When you transcribe the data below, reproduce every line exactly and leave each picture out.
——
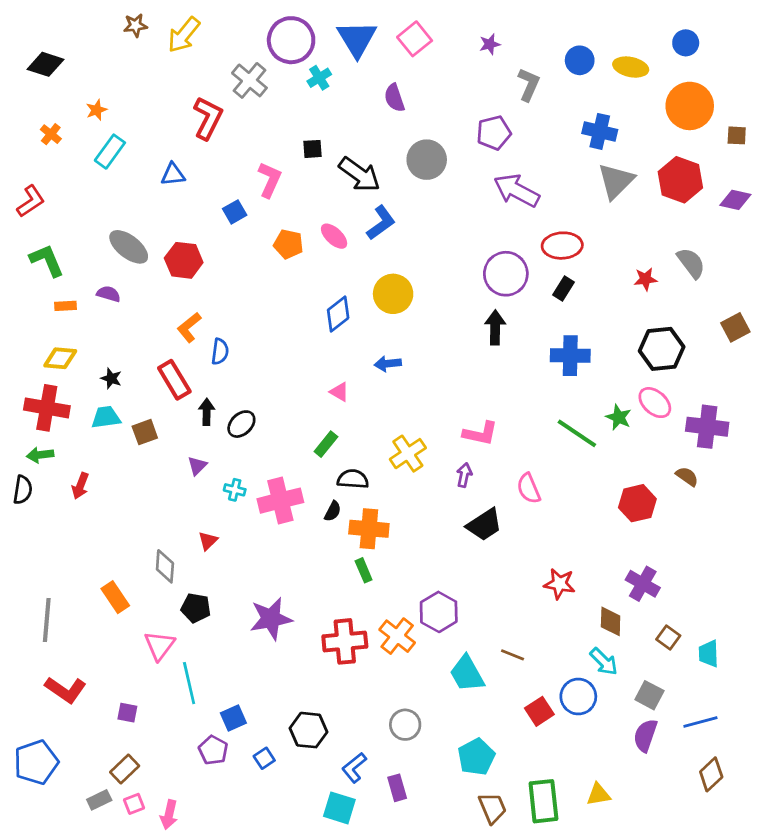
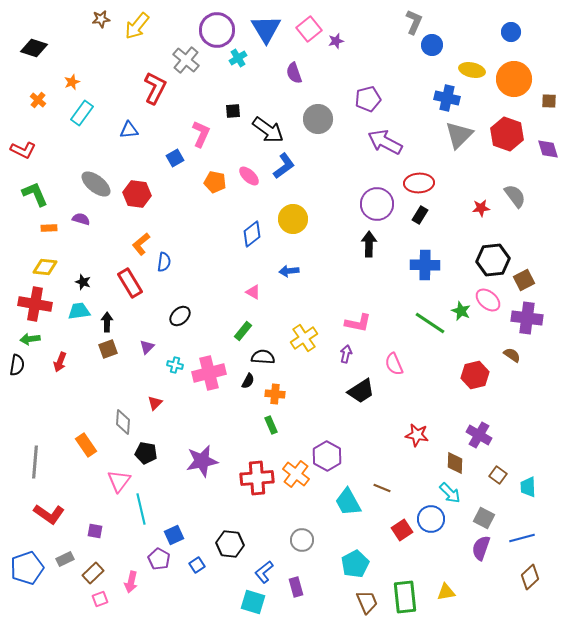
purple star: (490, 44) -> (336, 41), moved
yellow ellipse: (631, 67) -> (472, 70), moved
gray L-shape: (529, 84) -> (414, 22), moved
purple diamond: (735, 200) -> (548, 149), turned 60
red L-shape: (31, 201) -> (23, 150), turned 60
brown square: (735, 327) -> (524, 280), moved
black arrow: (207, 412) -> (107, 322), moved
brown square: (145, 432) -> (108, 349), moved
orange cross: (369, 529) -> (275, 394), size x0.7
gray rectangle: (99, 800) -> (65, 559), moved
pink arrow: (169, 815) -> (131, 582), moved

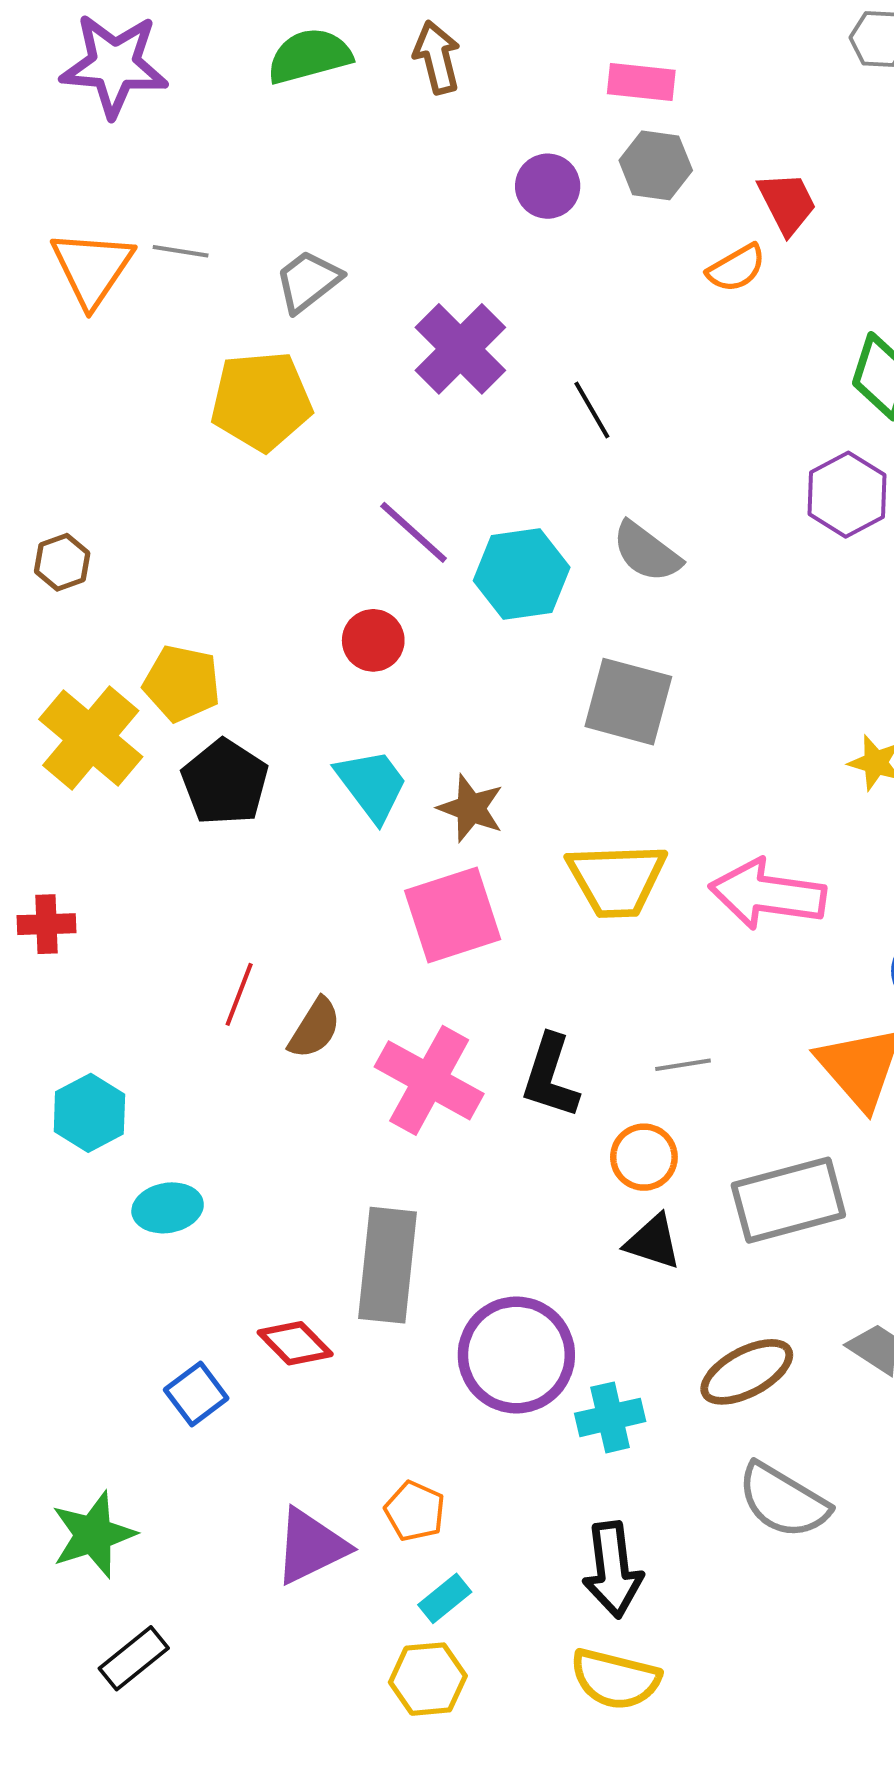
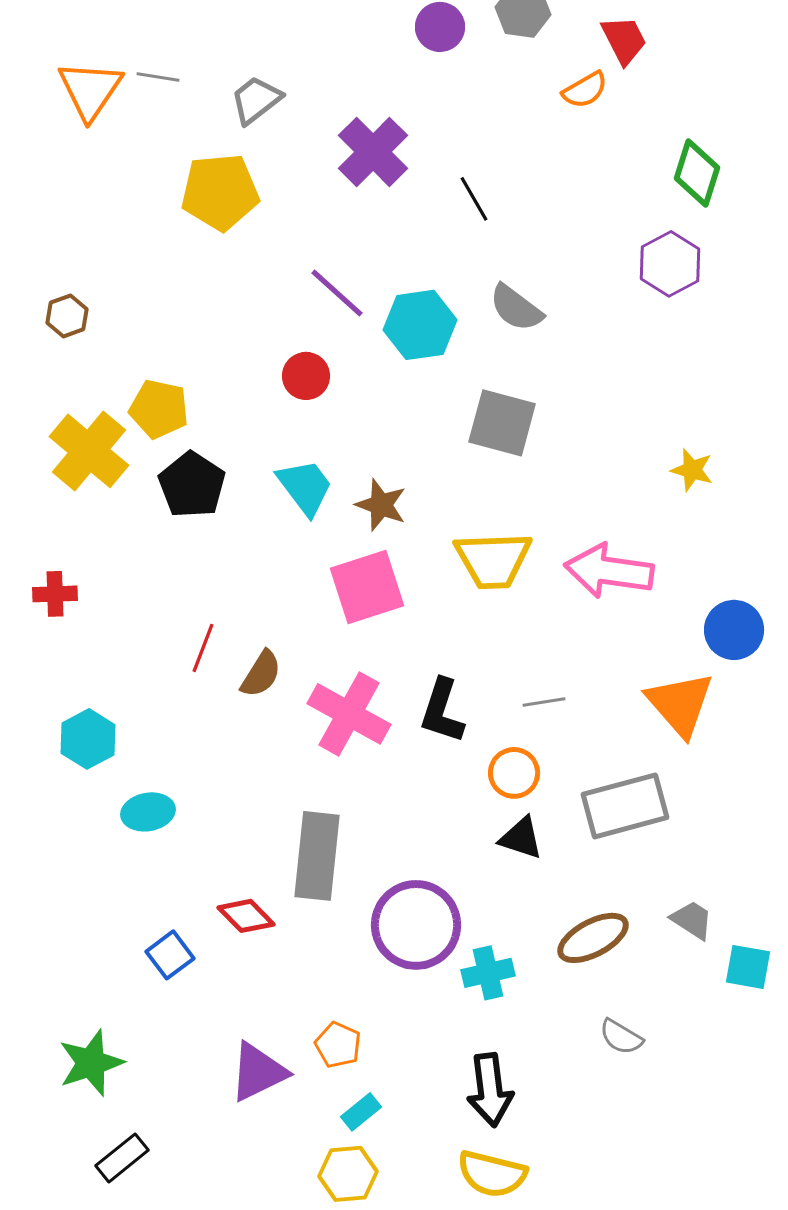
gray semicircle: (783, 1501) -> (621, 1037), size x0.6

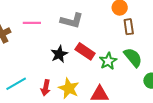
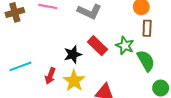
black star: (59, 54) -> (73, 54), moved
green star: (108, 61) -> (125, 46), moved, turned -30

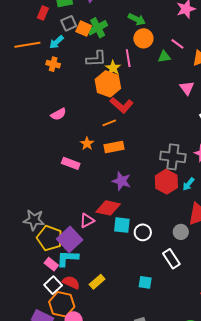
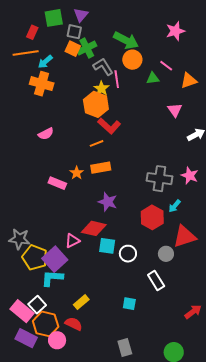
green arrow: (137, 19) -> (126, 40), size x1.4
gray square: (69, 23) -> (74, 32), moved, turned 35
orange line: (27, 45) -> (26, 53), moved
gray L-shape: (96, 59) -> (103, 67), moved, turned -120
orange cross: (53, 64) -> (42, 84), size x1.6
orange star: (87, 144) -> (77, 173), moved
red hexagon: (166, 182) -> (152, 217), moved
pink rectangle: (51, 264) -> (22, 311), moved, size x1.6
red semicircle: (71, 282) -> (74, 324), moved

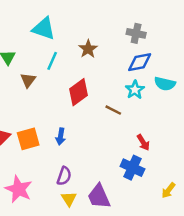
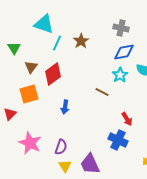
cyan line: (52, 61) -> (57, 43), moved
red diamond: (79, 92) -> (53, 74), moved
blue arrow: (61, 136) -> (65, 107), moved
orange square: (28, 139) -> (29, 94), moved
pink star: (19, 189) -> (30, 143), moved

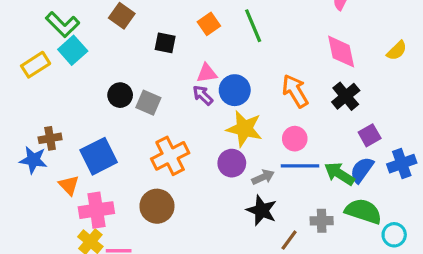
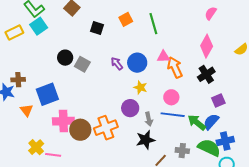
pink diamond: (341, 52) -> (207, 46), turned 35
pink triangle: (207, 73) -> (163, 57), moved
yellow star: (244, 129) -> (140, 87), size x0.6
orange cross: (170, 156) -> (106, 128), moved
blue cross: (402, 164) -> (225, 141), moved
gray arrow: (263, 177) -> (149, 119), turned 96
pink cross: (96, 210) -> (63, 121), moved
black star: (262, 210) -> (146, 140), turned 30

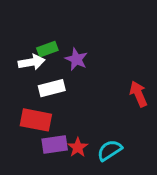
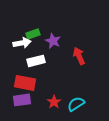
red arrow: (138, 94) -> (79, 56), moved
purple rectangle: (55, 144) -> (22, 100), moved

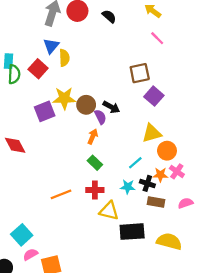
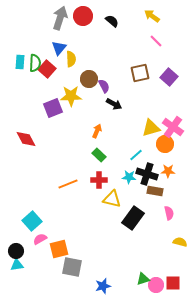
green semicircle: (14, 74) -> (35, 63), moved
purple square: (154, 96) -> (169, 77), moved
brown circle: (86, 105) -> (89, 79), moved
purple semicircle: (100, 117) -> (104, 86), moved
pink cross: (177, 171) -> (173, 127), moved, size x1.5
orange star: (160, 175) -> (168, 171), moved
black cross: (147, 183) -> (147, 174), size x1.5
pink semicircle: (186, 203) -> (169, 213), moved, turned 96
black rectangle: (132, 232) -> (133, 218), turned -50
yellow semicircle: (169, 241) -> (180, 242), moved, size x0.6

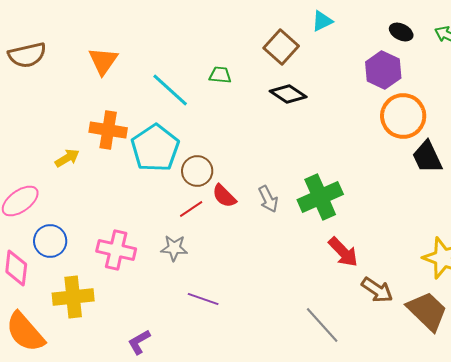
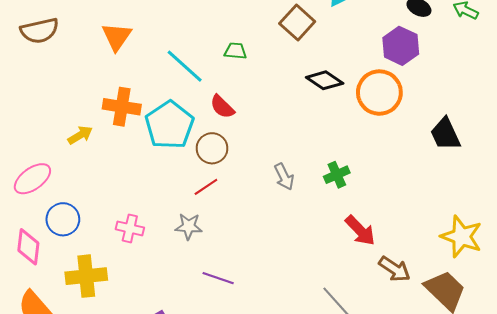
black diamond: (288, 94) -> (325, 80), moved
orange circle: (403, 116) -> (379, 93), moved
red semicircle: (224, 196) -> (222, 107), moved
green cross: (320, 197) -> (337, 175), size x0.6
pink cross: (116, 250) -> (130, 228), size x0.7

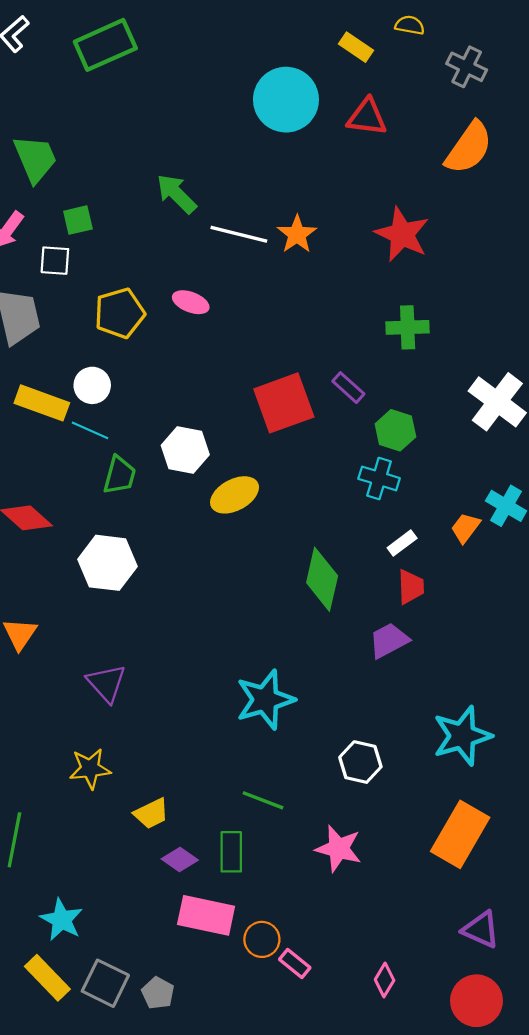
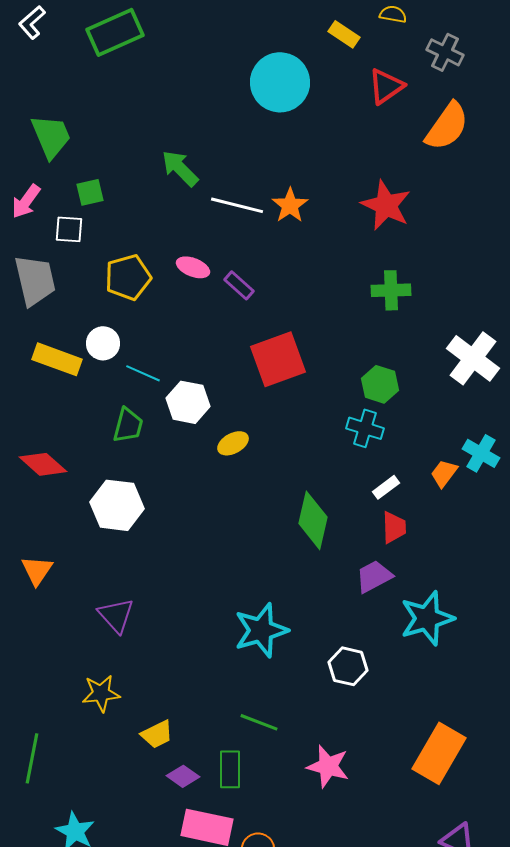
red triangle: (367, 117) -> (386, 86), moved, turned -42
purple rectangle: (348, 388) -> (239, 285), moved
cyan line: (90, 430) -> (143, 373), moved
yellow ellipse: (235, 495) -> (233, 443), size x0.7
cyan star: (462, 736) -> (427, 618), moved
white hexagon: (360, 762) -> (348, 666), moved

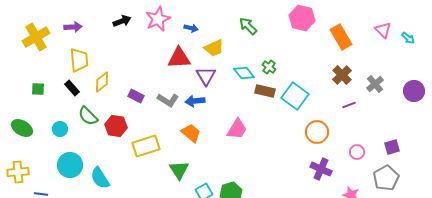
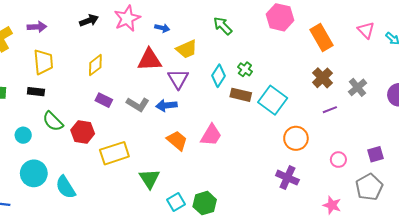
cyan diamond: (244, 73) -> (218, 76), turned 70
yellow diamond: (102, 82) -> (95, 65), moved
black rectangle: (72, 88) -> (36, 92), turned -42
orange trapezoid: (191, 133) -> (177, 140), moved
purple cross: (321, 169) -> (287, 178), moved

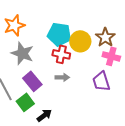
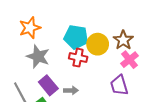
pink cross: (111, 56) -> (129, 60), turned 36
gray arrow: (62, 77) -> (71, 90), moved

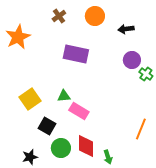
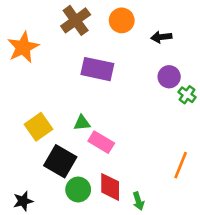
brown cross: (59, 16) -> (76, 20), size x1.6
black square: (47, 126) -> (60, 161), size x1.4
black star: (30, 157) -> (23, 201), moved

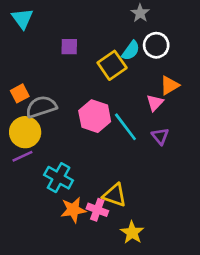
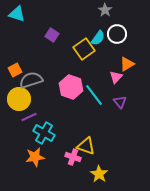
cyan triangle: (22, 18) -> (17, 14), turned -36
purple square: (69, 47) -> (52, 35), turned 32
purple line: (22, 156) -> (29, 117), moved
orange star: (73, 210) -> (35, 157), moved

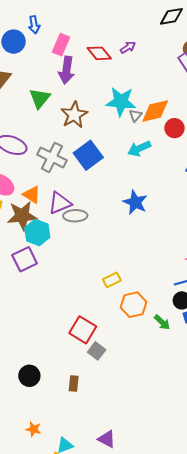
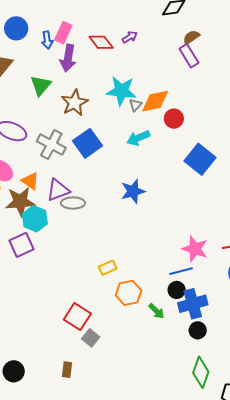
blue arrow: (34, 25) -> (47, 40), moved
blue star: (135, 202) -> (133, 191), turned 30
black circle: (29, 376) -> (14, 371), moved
——
= Finished task =
purple star: (490, 44) -> (336, 41), moved
yellow ellipse: (631, 67) -> (472, 70), moved
gray L-shape: (529, 84) -> (414, 22), moved
purple diamond: (735, 200) -> (548, 149), turned 60
red L-shape: (31, 201) -> (23, 150), turned 60
brown square: (735, 327) -> (524, 280), moved
black arrow: (207, 412) -> (107, 322), moved
brown square: (145, 432) -> (108, 349), moved
orange cross: (369, 529) -> (275, 394), size x0.7
gray rectangle: (99, 800) -> (65, 559), moved
pink arrow: (169, 815) -> (131, 582), moved

gray semicircle: (783, 1501) -> (621, 1037), size x0.6

black star: (59, 54) -> (73, 54), moved
green star: (108, 61) -> (125, 46), moved, turned -30

green arrow: (137, 19) -> (126, 40), size x1.4
gray square: (69, 23) -> (74, 32), moved, turned 35
orange line: (27, 45) -> (26, 53), moved
gray L-shape: (96, 59) -> (103, 67), moved, turned -120
orange cross: (53, 64) -> (42, 84), size x1.6
orange star: (87, 144) -> (77, 173), moved
red hexagon: (166, 182) -> (152, 217), moved
pink rectangle: (51, 264) -> (22, 311), moved, size x1.6
red semicircle: (71, 282) -> (74, 324), moved

cyan line: (52, 61) -> (57, 43), moved
red diamond: (79, 92) -> (53, 74), moved
blue arrow: (61, 136) -> (65, 107), moved
orange square: (28, 139) -> (29, 94), moved
pink star: (19, 189) -> (30, 143), moved

pink diamond: (341, 52) -> (207, 46), turned 35
pink triangle: (207, 73) -> (163, 57), moved
yellow star: (244, 129) -> (140, 87), size x0.6
orange cross: (170, 156) -> (106, 128), moved
blue cross: (402, 164) -> (225, 141), moved
gray arrow: (263, 177) -> (149, 119), turned 96
pink cross: (96, 210) -> (63, 121), moved
black star: (262, 210) -> (146, 140), turned 30

red arrow: (138, 94) -> (79, 56), moved
purple rectangle: (55, 144) -> (22, 100), moved

green semicircle: (14, 74) -> (35, 63), moved
purple square: (154, 96) -> (169, 77), moved
brown circle: (86, 105) -> (89, 79), moved
purple semicircle: (100, 117) -> (104, 86), moved
pink cross: (177, 171) -> (173, 127), moved, size x1.5
orange star: (160, 175) -> (168, 171), moved
black cross: (147, 183) -> (147, 174), size x1.5
pink semicircle: (186, 203) -> (169, 213), moved, turned 96
black rectangle: (132, 232) -> (133, 218), turned -50
yellow semicircle: (169, 241) -> (180, 242), moved, size x0.6

black diamond: (288, 94) -> (325, 80), moved
orange circle: (403, 116) -> (379, 93), moved
red semicircle: (224, 196) -> (222, 107), moved
green cross: (320, 197) -> (337, 175), size x0.6
pink cross: (116, 250) -> (130, 228), size x0.7

red triangle: (367, 117) -> (386, 86), moved, turned -42
purple rectangle: (348, 388) -> (239, 285), moved
cyan line: (90, 430) -> (143, 373), moved
yellow ellipse: (235, 495) -> (233, 443), size x0.7
cyan star: (462, 736) -> (427, 618), moved
white hexagon: (360, 762) -> (348, 666), moved

cyan diamond: (244, 73) -> (218, 76), turned 70
yellow diamond: (102, 82) -> (95, 65), moved
black rectangle: (72, 88) -> (36, 92), turned -42
orange trapezoid: (191, 133) -> (177, 140), moved
purple cross: (321, 169) -> (287, 178), moved

pink cross: (111, 56) -> (129, 60), turned 36
gray arrow: (62, 77) -> (71, 90), moved

brown cross: (59, 16) -> (76, 20), size x1.6
black square: (47, 126) -> (60, 161), size x1.4
black star: (30, 157) -> (23, 201), moved

cyan triangle: (22, 18) -> (17, 14), turned -36
purple square: (69, 47) -> (52, 35), turned 32
purple line: (22, 156) -> (29, 117), moved
orange star: (73, 210) -> (35, 157), moved

blue arrow: (34, 25) -> (47, 40), moved
blue star: (135, 202) -> (133, 191), turned 30
black circle: (29, 376) -> (14, 371), moved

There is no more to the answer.